§ SUPPLIED MATERIAL

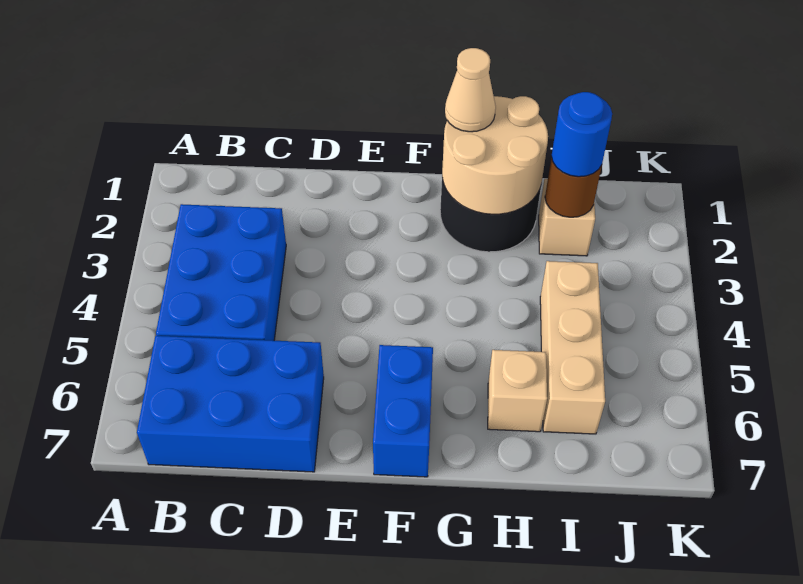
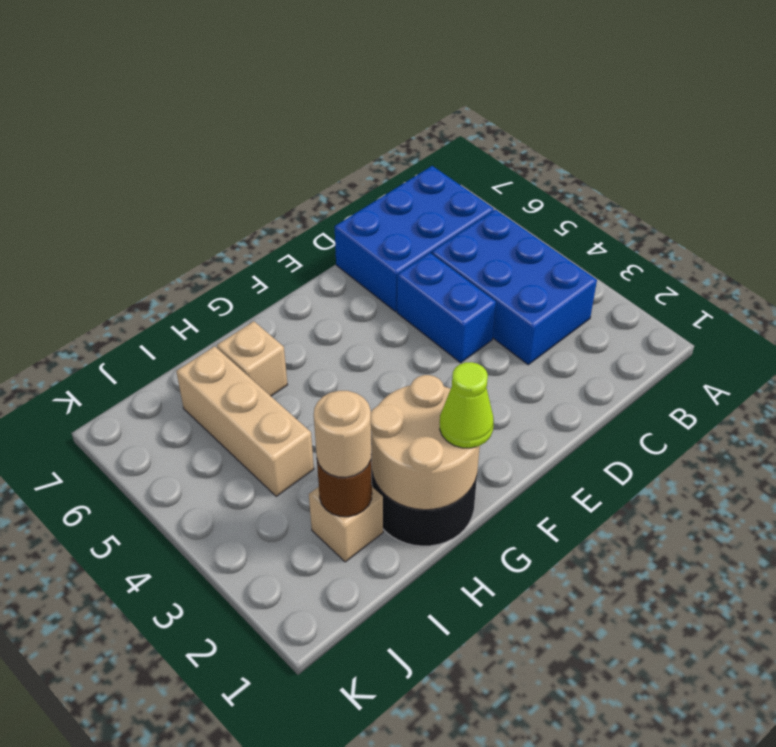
blue brick F6:F7 level 1 -> blue brick D4:D5 level 1
tan cone G1 level 3 -> lime cone G1 level 3
blue round brick I2 level 3 -> tan round brick I2 level 3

§ AIM OF THE EXERCISE
Could the lines above be copied out exactly, with no image carried over?

§ REPLY TO THE EXERCISE
blue brick F6:F7 level 1 -> blue brick D4:D5 level 1
tan cone G1 level 3 -> lime cone G1 level 3
blue round brick I2 level 3 -> tan round brick I2 level 3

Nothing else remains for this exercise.